Records to process:
══════
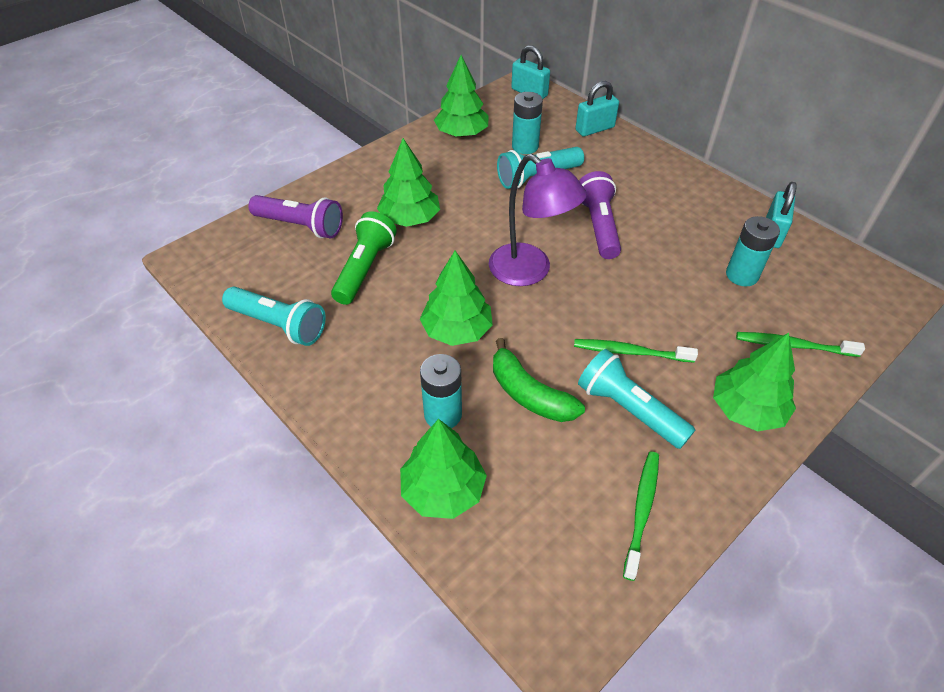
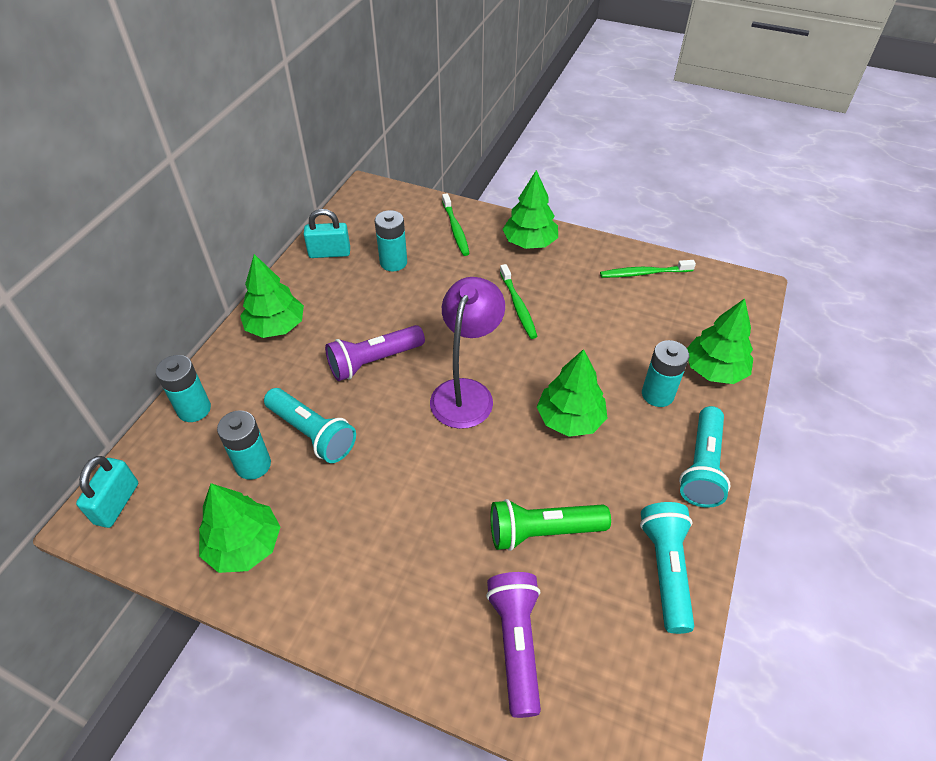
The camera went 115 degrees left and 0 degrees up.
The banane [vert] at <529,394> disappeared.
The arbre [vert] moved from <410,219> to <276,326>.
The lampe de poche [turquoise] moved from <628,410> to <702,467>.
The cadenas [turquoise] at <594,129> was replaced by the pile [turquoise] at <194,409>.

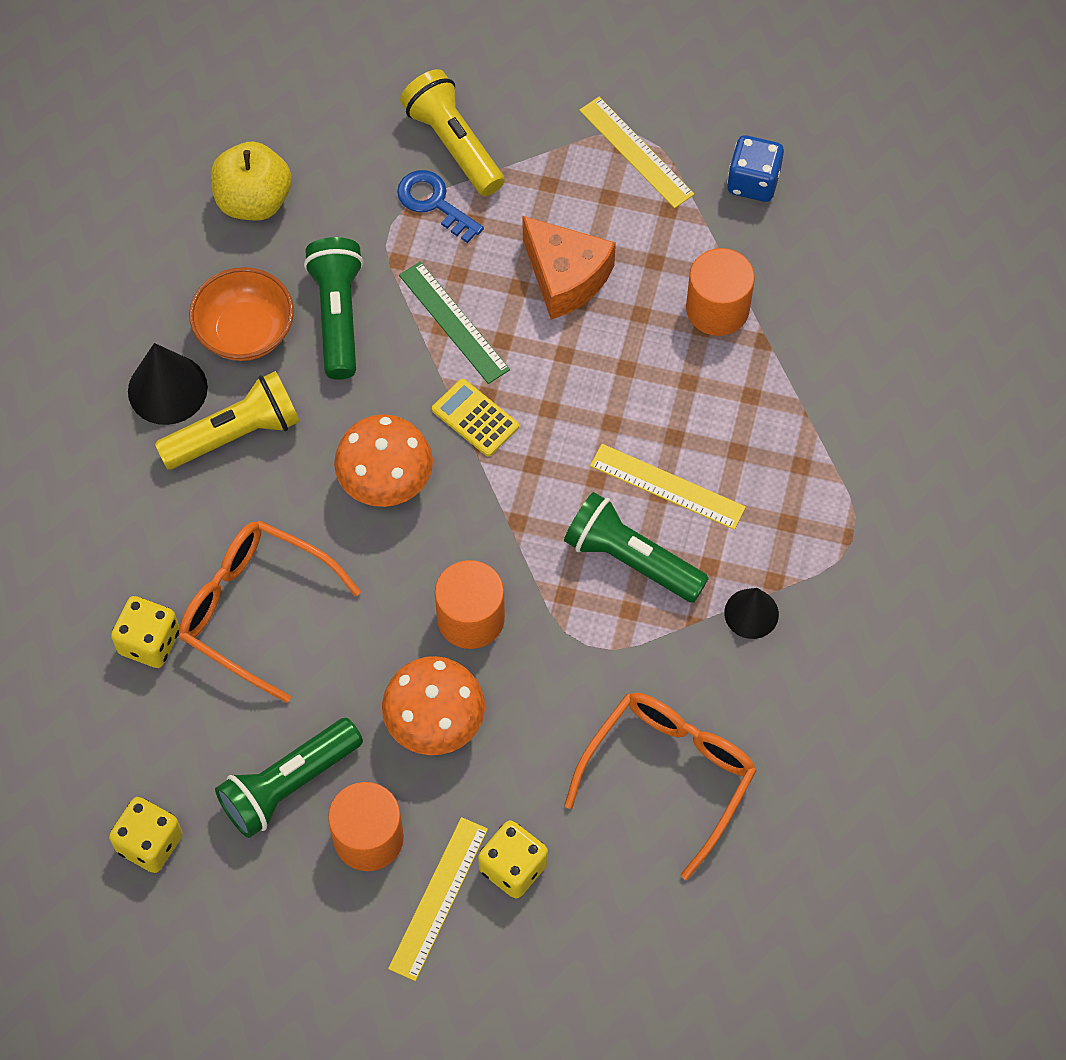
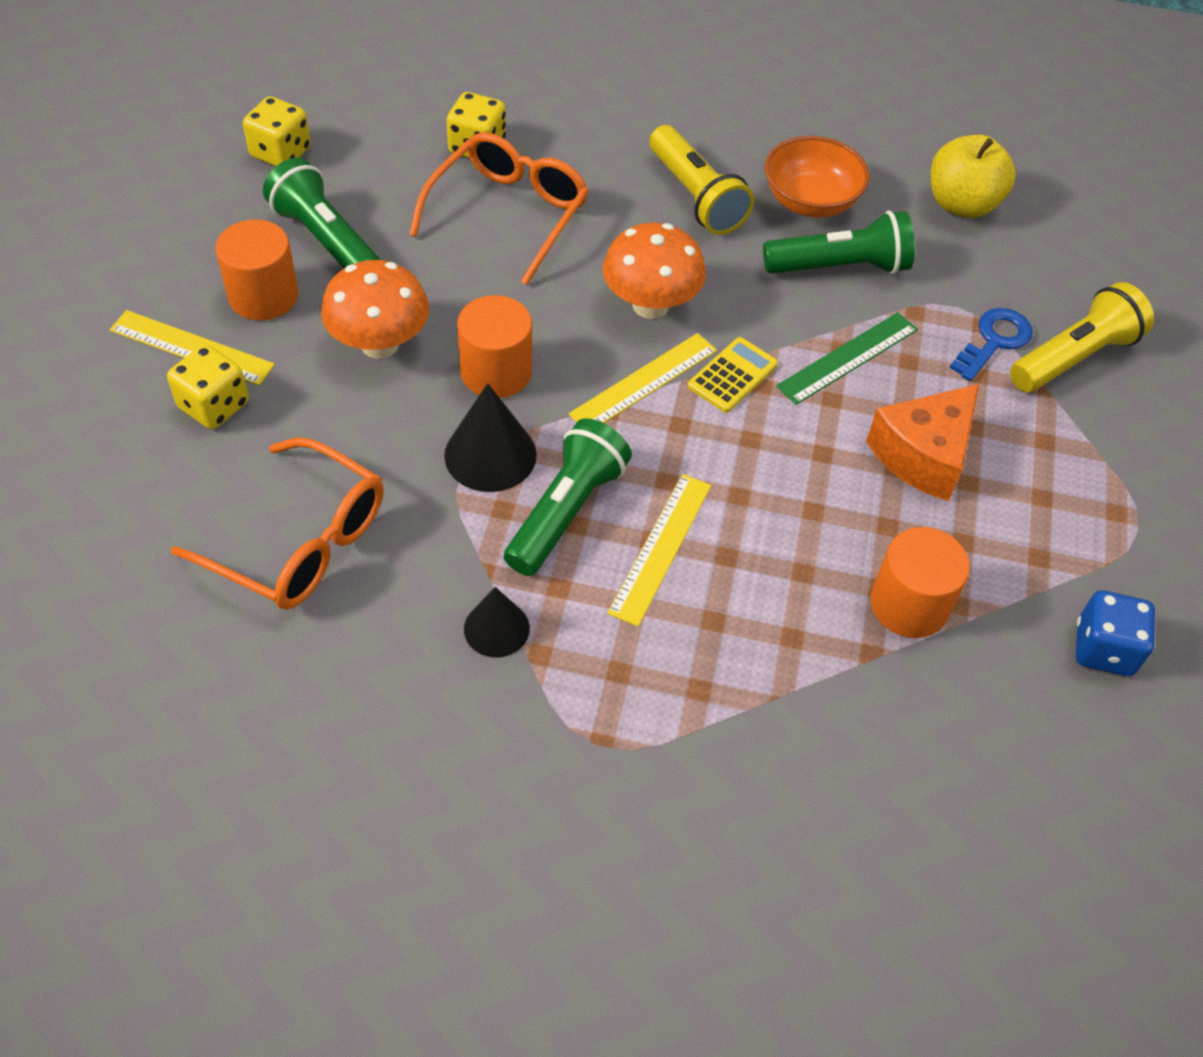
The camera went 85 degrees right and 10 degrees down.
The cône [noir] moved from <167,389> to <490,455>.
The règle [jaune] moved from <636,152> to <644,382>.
══════
Task details: Starting at the line that contains "The cadenas [turquoise]", reproduce exactly and only the lines through the end of the entries above, with the pictures excluded.

Output of the exercise:
The cadenas [turquoise] at <594,129> was replaced by the pile [turquoise] at <194,409>.

The camera went 85 degrees right and 10 degrees down.
The cône [noir] moved from <167,389> to <490,455>.
The règle [jaune] moved from <636,152> to <644,382>.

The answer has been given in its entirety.